AVAILABLE DATA |
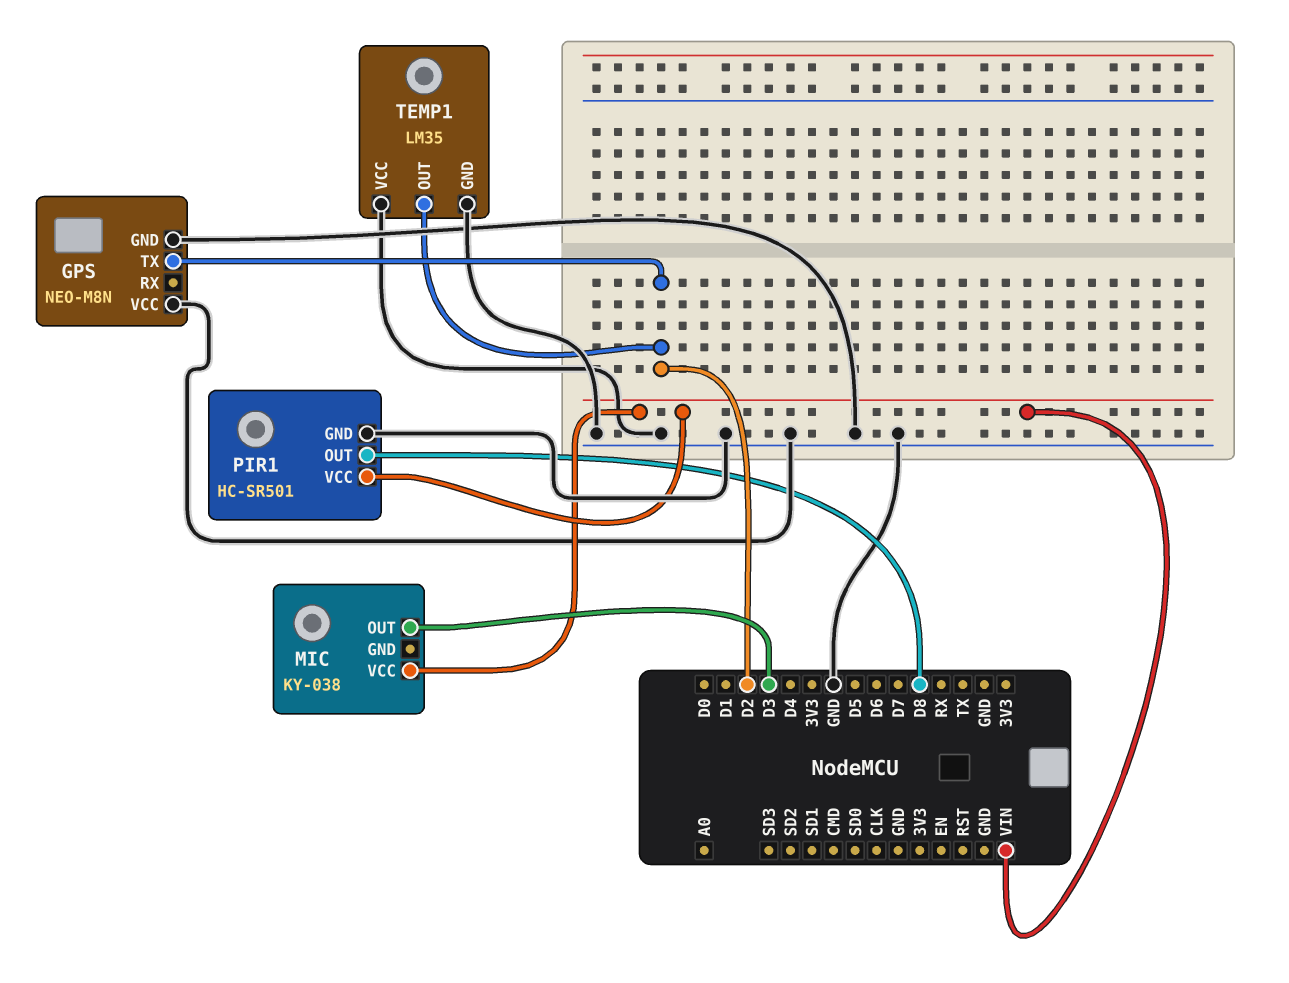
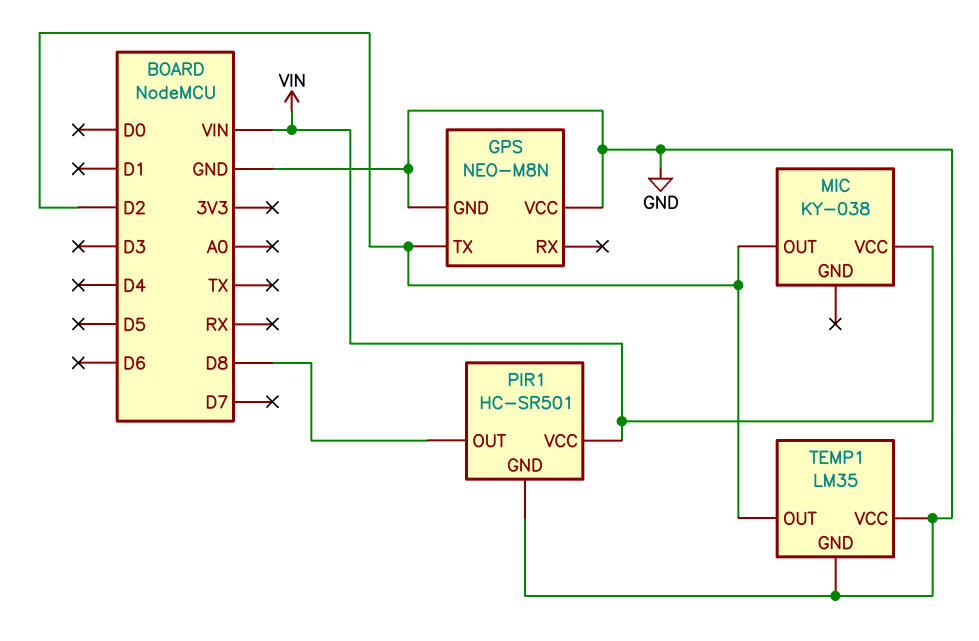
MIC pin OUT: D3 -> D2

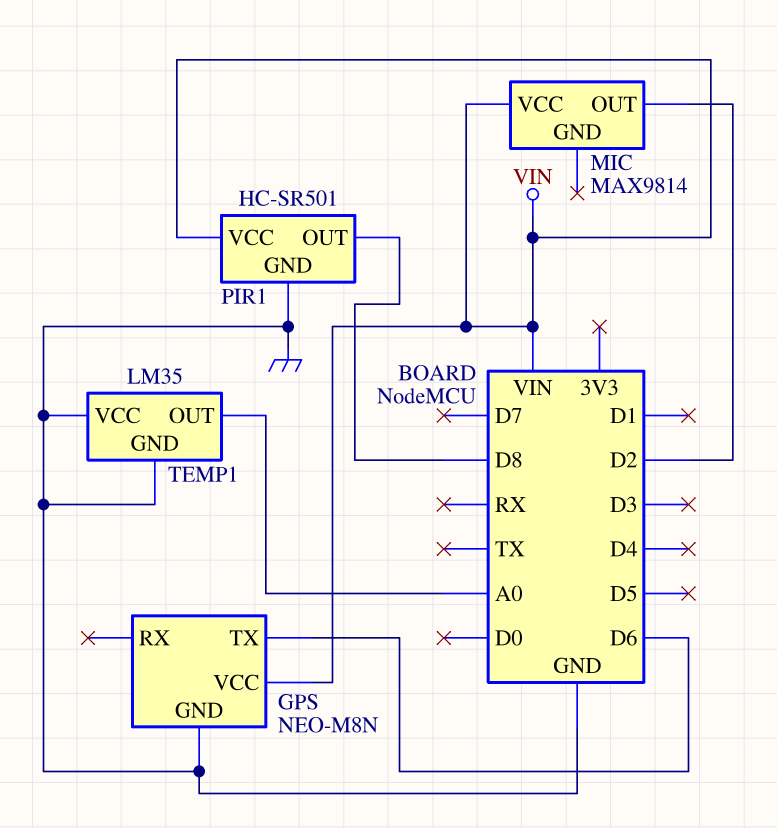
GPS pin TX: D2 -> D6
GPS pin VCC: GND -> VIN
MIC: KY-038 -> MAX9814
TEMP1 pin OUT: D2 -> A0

ASSIGNED TASK | Set the entries down exactly, but not the pictures.

SOLUTION FOR THIS TASK |
MIC pin OUT: D3 -> D2

GPS pin TX: D2 -> D6
GPS pin VCC: GND -> VIN
MIC: KY-038 -> MAX9814
TEMP1 pin OUT: D2 -> A0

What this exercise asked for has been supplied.